Problem:
An exact transcription of the data below is needed.

Input for this task:
┌────────

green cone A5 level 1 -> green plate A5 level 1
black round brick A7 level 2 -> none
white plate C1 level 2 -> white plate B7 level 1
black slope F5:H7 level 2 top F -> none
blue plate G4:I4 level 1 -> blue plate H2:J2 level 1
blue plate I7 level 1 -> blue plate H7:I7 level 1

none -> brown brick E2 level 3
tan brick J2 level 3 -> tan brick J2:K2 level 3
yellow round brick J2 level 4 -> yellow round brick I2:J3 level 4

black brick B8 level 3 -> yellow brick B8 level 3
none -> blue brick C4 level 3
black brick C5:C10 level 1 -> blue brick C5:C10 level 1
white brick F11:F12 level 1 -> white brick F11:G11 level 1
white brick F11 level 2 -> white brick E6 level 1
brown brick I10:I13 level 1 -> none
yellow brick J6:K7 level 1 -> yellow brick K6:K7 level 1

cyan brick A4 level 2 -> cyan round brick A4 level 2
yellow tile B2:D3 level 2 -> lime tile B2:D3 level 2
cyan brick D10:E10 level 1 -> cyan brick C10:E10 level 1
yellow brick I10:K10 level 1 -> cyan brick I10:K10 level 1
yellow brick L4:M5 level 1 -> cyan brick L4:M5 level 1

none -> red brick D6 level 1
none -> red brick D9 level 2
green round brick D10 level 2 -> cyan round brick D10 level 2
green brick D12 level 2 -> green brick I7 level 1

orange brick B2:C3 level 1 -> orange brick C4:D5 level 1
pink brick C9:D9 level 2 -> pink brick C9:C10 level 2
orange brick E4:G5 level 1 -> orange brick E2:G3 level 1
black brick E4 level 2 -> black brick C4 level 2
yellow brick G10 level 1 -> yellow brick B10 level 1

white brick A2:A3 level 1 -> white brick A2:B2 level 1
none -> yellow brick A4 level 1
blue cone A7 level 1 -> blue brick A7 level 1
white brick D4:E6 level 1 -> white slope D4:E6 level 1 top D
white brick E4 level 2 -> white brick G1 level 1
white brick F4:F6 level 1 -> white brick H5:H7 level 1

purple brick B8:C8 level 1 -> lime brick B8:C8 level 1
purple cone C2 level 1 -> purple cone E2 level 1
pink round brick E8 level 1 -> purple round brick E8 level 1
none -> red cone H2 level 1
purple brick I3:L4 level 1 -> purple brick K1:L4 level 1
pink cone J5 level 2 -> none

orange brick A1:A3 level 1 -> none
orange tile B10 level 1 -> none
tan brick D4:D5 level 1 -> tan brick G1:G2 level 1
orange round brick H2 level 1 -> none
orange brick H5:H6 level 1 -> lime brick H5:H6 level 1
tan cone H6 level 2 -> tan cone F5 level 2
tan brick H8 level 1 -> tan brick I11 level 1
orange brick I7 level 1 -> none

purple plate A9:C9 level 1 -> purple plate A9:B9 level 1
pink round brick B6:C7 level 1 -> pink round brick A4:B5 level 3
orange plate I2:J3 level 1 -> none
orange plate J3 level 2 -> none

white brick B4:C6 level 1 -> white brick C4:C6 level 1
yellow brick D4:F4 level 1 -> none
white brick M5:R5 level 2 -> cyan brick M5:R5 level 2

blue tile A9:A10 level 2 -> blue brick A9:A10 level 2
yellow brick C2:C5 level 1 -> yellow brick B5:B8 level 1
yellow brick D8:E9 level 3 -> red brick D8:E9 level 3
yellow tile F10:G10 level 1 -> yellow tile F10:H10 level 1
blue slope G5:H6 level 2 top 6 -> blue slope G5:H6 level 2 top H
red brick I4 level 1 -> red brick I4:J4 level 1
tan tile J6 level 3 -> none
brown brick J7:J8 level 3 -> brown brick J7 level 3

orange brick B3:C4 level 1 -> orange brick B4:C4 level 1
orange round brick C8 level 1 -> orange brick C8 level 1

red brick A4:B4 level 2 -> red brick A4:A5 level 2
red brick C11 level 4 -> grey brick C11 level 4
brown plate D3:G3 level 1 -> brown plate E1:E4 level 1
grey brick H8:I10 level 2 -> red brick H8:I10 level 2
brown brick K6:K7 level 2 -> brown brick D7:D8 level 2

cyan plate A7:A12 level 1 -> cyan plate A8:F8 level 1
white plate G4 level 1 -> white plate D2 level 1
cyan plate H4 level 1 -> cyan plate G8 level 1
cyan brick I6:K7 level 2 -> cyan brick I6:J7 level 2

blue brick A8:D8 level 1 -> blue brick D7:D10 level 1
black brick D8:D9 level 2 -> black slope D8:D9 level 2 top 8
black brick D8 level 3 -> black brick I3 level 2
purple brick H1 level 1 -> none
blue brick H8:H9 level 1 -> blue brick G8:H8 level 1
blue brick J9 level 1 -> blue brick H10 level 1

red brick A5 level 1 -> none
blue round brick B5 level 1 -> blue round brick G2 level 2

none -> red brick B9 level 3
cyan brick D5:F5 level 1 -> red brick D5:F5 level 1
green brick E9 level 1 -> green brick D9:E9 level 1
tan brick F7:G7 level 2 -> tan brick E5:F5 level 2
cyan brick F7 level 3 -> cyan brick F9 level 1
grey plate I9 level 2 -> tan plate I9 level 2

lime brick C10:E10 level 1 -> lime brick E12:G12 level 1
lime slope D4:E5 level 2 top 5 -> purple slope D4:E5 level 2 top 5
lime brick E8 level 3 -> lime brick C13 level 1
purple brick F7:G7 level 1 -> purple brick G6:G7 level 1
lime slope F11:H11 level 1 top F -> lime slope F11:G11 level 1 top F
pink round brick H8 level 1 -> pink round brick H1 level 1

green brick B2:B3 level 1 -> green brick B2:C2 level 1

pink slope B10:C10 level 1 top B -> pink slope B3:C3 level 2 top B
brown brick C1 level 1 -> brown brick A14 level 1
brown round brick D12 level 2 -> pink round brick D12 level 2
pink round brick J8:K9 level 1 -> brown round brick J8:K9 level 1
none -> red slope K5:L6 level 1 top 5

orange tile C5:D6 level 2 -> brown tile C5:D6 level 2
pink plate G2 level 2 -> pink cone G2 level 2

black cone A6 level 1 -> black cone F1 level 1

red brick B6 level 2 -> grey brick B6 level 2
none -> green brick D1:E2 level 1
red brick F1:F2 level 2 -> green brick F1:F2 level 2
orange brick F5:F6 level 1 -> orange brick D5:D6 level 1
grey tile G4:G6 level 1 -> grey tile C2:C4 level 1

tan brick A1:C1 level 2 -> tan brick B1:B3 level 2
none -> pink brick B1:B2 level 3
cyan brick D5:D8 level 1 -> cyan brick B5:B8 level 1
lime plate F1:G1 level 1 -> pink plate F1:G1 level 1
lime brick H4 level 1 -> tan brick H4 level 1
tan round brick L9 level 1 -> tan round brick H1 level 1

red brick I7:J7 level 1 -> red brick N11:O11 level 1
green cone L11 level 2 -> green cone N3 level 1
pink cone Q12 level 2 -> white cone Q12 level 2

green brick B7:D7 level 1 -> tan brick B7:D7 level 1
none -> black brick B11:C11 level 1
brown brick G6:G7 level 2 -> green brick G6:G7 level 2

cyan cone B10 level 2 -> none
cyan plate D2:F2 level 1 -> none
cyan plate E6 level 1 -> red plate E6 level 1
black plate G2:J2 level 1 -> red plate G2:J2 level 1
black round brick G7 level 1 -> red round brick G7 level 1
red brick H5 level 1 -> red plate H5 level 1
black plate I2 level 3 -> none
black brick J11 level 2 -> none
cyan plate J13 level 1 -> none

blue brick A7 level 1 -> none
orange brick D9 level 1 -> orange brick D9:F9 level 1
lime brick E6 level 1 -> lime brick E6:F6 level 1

└────────

Answer box:
green cone A5 level 1 -> green plate A5 level 1
black round brick A7 level 2 -> none
white plate C1 level 2 -> white plate B7 level 1
black slope F5:H7 level 2 top F -> none
blue plate G4:I4 level 1 -> blue plate H2:J2 level 1
blue plate I7 level 1 -> blue plate H7:I7 level 1

none -> brown brick E2 level 3
tan brick J2 level 3 -> tan brick J2:K2 level 3
yellow round brick J2 level 4 -> yellow round brick I2:J3 level 4

black brick B8 level 3 -> yellow brick B8 level 3
none -> blue brick C4 level 3
black brick C5:C10 level 1 -> blue brick C5:C10 level 1
white brick F11:F12 level 1 -> white brick F11:G11 level 1
white brick F11 level 2 -> white brick E6 level 1
brown brick I10:I13 level 1 -> none
yellow brick J6:K7 level 1 -> yellow brick K6:K7 level 1

cyan brick A4 level 2 -> cyan round brick A4 level 2
yellow tile B2:D3 level 2 -> lime tile B2:D3 level 2
cyan brick D10:E10 level 1 -> cyan brick C10:E10 level 1
yellow brick I10:K10 level 1 -> cyan brick I10:K10 level 1
yellow brick L4:M5 level 1 -> cyan brick L4:M5 level 1

none -> red brick D6 level 1
none -> red brick D9 level 2
green round brick D10 level 2 -> cyan round brick D10 level 2
green brick D12 level 2 -> green brick I7 level 1

orange brick B2:C3 level 1 -> orange brick C4:D5 level 1
pink brick C9:D9 level 2 -> pink brick C9:C10 level 2
orange brick E4:G5 level 1 -> orange brick E2:G3 level 1
black brick E4 level 2 -> black brick C4 level 2
yellow brick G10 level 1 -> yellow brick B10 level 1

white brick A2:A3 level 1 -> white brick A2:B2 level 1
none -> yellow brick A4 level 1
blue cone A7 level 1 -> blue brick A7 level 1
white brick D4:E6 level 1 -> white slope D4:E6 level 1 top D
white brick E4 level 2 -> white brick G1 level 1
white brick F4:F6 level 1 -> white brick H5:H7 level 1

purple brick B8:C8 level 1 -> lime brick B8:C8 level 1
purple cone C2 level 1 -> purple cone E2 level 1
pink round brick E8 level 1 -> purple round brick E8 level 1
none -> red cone H2 level 1
purple brick I3:L4 level 1 -> purple brick K1:L4 level 1
pink cone J5 level 2 -> none

orange brick A1:A3 level 1 -> none
orange tile B10 level 1 -> none
tan brick D4:D5 level 1 -> tan brick G1:G2 level 1
orange round brick H2 level 1 -> none
orange brick H5:H6 level 1 -> lime brick H5:H6 level 1
tan cone H6 level 2 -> tan cone F5 level 2
tan brick H8 level 1 -> tan brick I11 level 1
orange brick I7 level 1 -> none

purple plate A9:C9 level 1 -> purple plate A9:B9 level 1
pink round brick B6:C7 level 1 -> pink round brick A4:B5 level 3
orange plate I2:J3 level 1 -> none
orange plate J3 level 2 -> none

white brick B4:C6 level 1 -> white brick C4:C6 level 1
yellow brick D4:F4 level 1 -> none
white brick M5:R5 level 2 -> cyan brick M5:R5 level 2

blue tile A9:A10 level 2 -> blue brick A9:A10 level 2
yellow brick C2:C5 level 1 -> yellow brick B5:B8 level 1
yellow brick D8:E9 level 3 -> red brick D8:E9 level 3
yellow tile F10:G10 level 1 -> yellow tile F10:H10 level 1
blue slope G5:H6 level 2 top 6 -> blue slope G5:H6 level 2 top H
red brick I4 level 1 -> red brick I4:J4 level 1
tan tile J6 level 3 -> none
brown brick J7:J8 level 3 -> brown brick J7 level 3

orange brick B3:C4 level 1 -> orange brick B4:C4 level 1
orange round brick C8 level 1 -> orange brick C8 level 1

red brick A4:B4 level 2 -> red brick A4:A5 level 2
red brick C11 level 4 -> grey brick C11 level 4
brown plate D3:G3 level 1 -> brown plate E1:E4 level 1
grey brick H8:I10 level 2 -> red brick H8:I10 level 2
brown brick K6:K7 level 2 -> brown brick D7:D8 level 2

cyan plate A7:A12 level 1 -> cyan plate A8:F8 level 1
white plate G4 level 1 -> white plate D2 level 1
cyan plate H4 level 1 -> cyan plate G8 level 1
cyan brick I6:K7 level 2 -> cyan brick I6:J7 level 2

blue brick A8:D8 level 1 -> blue brick D7:D10 level 1
black brick D8:D9 level 2 -> black slope D8:D9 level 2 top 8
black brick D8 level 3 -> black brick I3 level 2
purple brick H1 level 1 -> none
blue brick H8:H9 level 1 -> blue brick G8:H8 level 1
blue brick J9 level 1 -> blue brick H10 level 1

red brick A5 level 1 -> none
blue round brick B5 level 1 -> blue round brick G2 level 2

none -> red brick B9 level 3
cyan brick D5:F5 level 1 -> red brick D5:F5 level 1
green brick E9 level 1 -> green brick D9:E9 level 1
tan brick F7:G7 level 2 -> tan brick E5:F5 level 2
cyan brick F7 level 3 -> cyan brick F9 level 1
grey plate I9 level 2 -> tan plate I9 level 2

lime brick C10:E10 level 1 -> lime brick E12:G12 level 1
lime slope D4:E5 level 2 top 5 -> purple slope D4:E5 level 2 top 5
lime brick E8 level 3 -> lime brick C13 level 1
purple brick F7:G7 level 1 -> purple brick G6:G7 level 1
lime slope F11:H11 level 1 top F -> lime slope F11:G11 level 1 top F
pink round brick H8 level 1 -> pink round brick H1 level 1

green brick B2:B3 level 1 -> green brick B2:C2 level 1

pink slope B10:C10 level 1 top B -> pink slope B3:C3 level 2 top B
brown brick C1 level 1 -> brown brick A14 level 1
brown round brick D12 level 2 -> pink round brick D12 level 2
pink round brick J8:K9 level 1 -> brown round brick J8:K9 level 1
none -> red slope K5:L6 level 1 top 5

orange tile C5:D6 level 2 -> brown tile C5:D6 level 2
pink plate G2 level 2 -> pink cone G2 level 2

black cone A6 level 1 -> black cone F1 level 1

red brick B6 level 2 -> grey brick B6 level 2
none -> green brick D1:E2 level 1
red brick F1:F2 level 2 -> green brick F1:F2 level 2
orange brick F5:F6 level 1 -> orange brick D5:D6 level 1
grey tile G4:G6 level 1 -> grey tile C2:C4 level 1

tan brick A1:C1 level 2 -> tan brick B1:B3 level 2
none -> pink brick B1:B2 level 3
cyan brick D5:D8 level 1 -> cyan brick B5:B8 level 1
lime plate F1:G1 level 1 -> pink plate F1:G1 level 1
lime brick H4 level 1 -> tan brick H4 level 1
tan round brick L9 level 1 -> tan round brick H1 level 1

red brick I7:J7 level 1 -> red brick N11:O11 level 1
green cone L11 level 2 -> green cone N3 level 1
pink cone Q12 level 2 -> white cone Q12 level 2

green brick B7:D7 level 1 -> tan brick B7:D7 level 1
none -> black brick B11:C11 level 1
brown brick G6:G7 level 2 -> green brick G6:G7 level 2

cyan cone B10 level 2 -> none
cyan plate D2:F2 level 1 -> none
cyan plate E6 level 1 -> red plate E6 level 1
black plate G2:J2 level 1 -> red plate G2:J2 level 1
black round brick G7 level 1 -> red round brick G7 level 1
red brick H5 level 1 -> red plate H5 level 1
black plate I2 level 3 -> none
black brick J11 level 2 -> none
cyan plate J13 level 1 -> none

blue brick A7 level 1 -> none
orange brick D9 level 1 -> orange brick D9:F9 level 1
lime brick E6 level 1 -> lime brick E6:F6 level 1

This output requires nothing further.